What you are asked to do
After removing every image, reproduce the data exactly as it appears.

Before-and-after scene images:

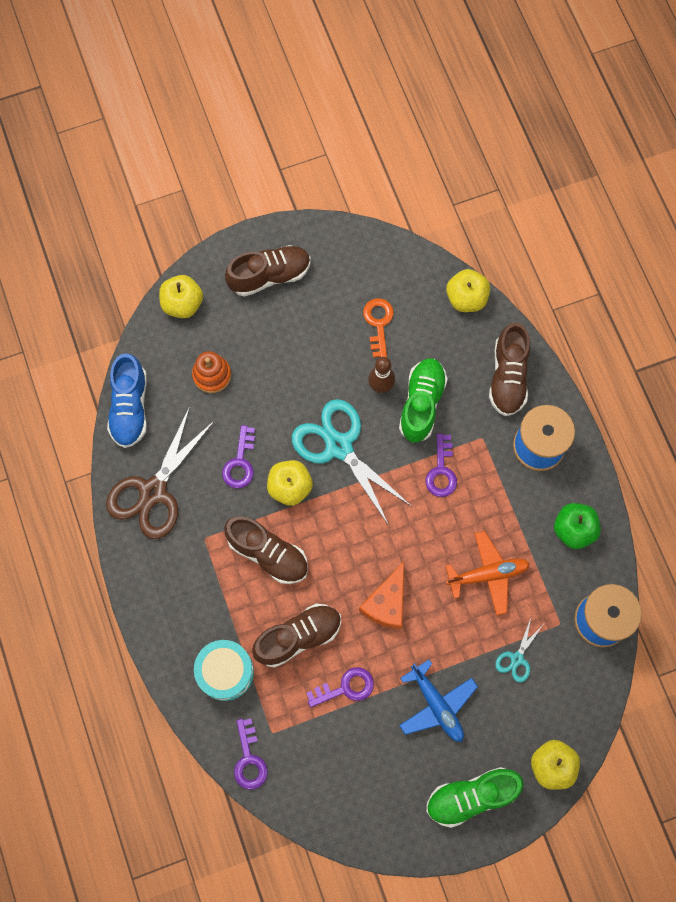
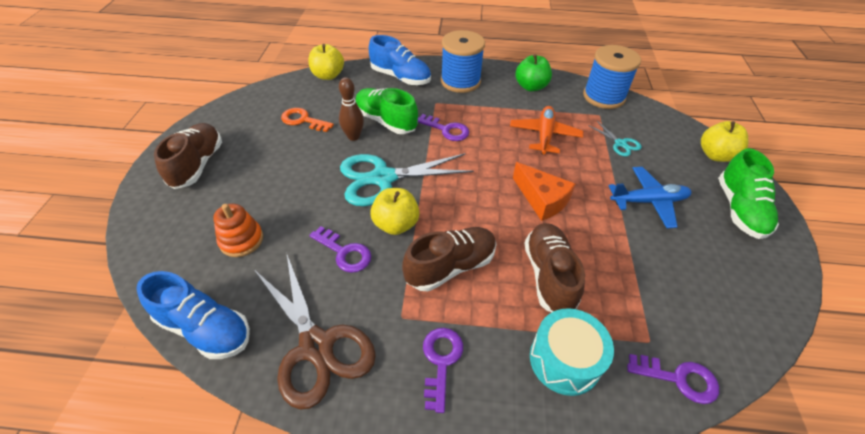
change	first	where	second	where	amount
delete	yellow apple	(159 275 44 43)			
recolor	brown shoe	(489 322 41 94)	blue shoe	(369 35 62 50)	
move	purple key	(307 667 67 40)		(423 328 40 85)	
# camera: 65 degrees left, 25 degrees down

Task solution
change	first	where	second	where	amount
delete	yellow apple	(159 275 44 43)			
recolor	brown shoe	(489 322 41 94)	blue shoe	(369 35 62 50)	
move	purple key	(307 667 67 40)		(423 328 40 85)	
# camera: 65 degrees left, 25 degrees down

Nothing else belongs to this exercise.